> [INSTRUCTIONS TO FOLLOW]: Beginning with the first line below, please restate each line exactly, down to and including the line containing "Someone repainted the cone/white".

> [RECORDED DATA]:
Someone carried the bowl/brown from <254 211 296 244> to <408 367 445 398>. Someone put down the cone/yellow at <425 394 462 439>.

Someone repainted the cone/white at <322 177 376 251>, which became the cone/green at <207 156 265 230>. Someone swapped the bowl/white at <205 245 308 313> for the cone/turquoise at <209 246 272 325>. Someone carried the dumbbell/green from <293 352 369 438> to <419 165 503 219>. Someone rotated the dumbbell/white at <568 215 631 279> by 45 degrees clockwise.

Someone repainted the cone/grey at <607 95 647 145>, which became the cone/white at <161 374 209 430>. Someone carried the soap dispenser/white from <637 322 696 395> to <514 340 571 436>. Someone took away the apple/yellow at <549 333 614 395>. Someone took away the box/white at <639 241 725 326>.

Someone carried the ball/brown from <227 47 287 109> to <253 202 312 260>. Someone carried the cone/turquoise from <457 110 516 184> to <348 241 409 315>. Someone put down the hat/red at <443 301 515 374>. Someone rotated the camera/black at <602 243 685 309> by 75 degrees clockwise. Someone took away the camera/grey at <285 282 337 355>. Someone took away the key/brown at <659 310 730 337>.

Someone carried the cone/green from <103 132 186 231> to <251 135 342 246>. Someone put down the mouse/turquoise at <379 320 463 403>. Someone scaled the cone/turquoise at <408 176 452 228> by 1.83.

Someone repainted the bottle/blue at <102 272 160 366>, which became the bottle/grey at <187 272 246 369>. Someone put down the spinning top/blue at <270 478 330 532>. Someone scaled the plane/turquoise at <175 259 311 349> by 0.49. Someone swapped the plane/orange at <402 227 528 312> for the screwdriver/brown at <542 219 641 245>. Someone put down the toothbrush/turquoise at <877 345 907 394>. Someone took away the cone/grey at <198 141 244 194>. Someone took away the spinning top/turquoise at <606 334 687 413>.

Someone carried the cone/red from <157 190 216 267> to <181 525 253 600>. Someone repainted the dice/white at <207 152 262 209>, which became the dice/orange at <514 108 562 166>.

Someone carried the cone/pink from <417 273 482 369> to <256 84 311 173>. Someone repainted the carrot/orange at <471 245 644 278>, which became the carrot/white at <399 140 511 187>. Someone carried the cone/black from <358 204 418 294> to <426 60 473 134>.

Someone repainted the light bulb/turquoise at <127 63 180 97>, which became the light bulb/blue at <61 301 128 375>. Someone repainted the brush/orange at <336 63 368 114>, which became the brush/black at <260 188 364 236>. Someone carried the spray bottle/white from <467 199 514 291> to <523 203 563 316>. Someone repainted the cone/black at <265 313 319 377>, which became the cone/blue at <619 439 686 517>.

> [ANSWER FOR THE TASK]:
Someone carried the bowl/brown from <254 211 296 244> to <408 367 445 398>. Someone put down the cone/yellow at <425 394 462 439>.

Someone repainted the cone/white at <322 177 376 251>, which became the cone/green at <207 156 265 230>. Someone swapped the bowl/white at <205 245 308 313> for the cone/turquoise at <209 246 272 325>. Someone carried the dumbbell/green from <293 352 369 438> to <419 165 503 219>. Someone rotated the dumbbell/white at <568 215 631 279> by 45 degrees clockwise.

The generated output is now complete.